HOW TO COMPLETE THIS TASK:
After finding the line that contains "F3: 100mA (PWR, VBUS) -> 750mA (PWR, VBUS)", reproduce it and each line below it through the end of the listing, exactly, with nothing added.

DATA RECORDS:

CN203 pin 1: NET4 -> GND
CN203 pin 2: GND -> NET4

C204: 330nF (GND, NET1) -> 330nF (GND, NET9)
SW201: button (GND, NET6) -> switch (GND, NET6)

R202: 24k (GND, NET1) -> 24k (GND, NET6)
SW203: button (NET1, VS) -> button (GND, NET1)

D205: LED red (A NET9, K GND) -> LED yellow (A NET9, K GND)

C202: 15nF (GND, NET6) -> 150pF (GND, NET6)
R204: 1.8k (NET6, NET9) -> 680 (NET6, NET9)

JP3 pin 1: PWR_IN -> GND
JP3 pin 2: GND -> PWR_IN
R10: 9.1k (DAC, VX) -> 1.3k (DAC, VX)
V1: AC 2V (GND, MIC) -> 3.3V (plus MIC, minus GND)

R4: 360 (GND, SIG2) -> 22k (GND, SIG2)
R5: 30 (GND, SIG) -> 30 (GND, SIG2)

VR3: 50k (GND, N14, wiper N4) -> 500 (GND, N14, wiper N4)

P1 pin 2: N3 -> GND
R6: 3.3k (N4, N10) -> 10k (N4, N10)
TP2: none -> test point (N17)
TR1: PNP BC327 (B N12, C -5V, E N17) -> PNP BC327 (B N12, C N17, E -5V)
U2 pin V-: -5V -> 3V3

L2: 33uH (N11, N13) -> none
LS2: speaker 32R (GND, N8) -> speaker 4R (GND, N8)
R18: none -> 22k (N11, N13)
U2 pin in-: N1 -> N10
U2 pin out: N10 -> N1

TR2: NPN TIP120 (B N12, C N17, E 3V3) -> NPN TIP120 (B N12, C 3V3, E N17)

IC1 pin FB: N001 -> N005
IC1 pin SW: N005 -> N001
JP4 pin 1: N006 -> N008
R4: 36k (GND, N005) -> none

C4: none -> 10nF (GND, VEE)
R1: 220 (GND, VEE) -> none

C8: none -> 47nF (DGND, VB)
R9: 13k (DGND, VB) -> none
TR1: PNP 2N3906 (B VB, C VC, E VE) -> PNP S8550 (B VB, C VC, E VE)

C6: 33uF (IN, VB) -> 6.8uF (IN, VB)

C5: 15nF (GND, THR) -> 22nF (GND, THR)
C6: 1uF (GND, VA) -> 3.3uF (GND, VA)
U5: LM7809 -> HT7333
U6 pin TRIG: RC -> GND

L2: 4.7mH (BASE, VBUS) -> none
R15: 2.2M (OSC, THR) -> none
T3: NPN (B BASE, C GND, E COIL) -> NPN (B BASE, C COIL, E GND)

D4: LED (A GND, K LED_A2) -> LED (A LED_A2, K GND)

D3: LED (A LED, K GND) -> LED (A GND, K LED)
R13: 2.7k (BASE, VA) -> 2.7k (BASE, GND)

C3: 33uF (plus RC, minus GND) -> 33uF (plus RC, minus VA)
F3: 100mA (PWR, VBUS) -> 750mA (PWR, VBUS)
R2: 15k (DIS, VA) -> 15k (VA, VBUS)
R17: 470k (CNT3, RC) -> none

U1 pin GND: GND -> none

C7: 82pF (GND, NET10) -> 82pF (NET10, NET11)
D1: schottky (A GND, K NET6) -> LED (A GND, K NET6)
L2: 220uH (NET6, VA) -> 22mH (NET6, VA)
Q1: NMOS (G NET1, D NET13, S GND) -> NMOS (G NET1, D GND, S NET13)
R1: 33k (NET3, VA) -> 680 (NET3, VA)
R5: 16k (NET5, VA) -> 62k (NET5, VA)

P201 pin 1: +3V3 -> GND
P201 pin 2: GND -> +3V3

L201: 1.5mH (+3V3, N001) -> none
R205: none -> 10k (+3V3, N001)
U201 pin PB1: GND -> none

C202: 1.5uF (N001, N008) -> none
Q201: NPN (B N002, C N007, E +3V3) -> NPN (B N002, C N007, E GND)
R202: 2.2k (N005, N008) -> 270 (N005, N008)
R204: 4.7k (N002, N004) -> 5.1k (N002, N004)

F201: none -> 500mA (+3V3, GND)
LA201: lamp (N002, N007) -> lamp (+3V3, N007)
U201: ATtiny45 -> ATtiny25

ANSWER SPACE:
F3: 100mA (PWR, VBUS) -> 750mA (PWR, VBUS)
R2: 15k (DIS, VA) -> 15k (VA, VBUS)
R17: 470k (CNT3, RC) -> none

U1 pin GND: GND -> none

C7: 82pF (GND, NET10) -> 82pF (NET10, NET11)
D1: schottky (A GND, K NET6) -> LED (A GND, K NET6)
L2: 220uH (NET6, VA) -> 22mH (NET6, VA)
Q1: NMOS (G NET1, D NET13, S GND) -> NMOS (G NET1, D GND, S NET13)
R1: 33k (NET3, VA) -> 680 (NET3, VA)
R5: 16k (NET5, VA) -> 62k (NET5, VA)

P201 pin 1: +3V3 -> GND
P201 pin 2: GND -> +3V3

L201: 1.5mH (+3V3, N001) -> none
R205: none -> 10k (+3V3, N001)
U201 pin PB1: GND -> none

C202: 1.5uF (N001, N008) -> none
Q201: NPN (B N002, C N007, E +3V3) -> NPN (B N002, C N007, E GND)
R202: 2.2k (N005, N008) -> 270 (N005, N008)
R204: 4.7k (N002, N004) -> 5.1k (N002, N004)

F201: none -> 500mA (+3V3, GND)
LA201: lamp (N002, N007) -> lamp (+3V3, N007)
U201: ATtiny45 -> ATtiny25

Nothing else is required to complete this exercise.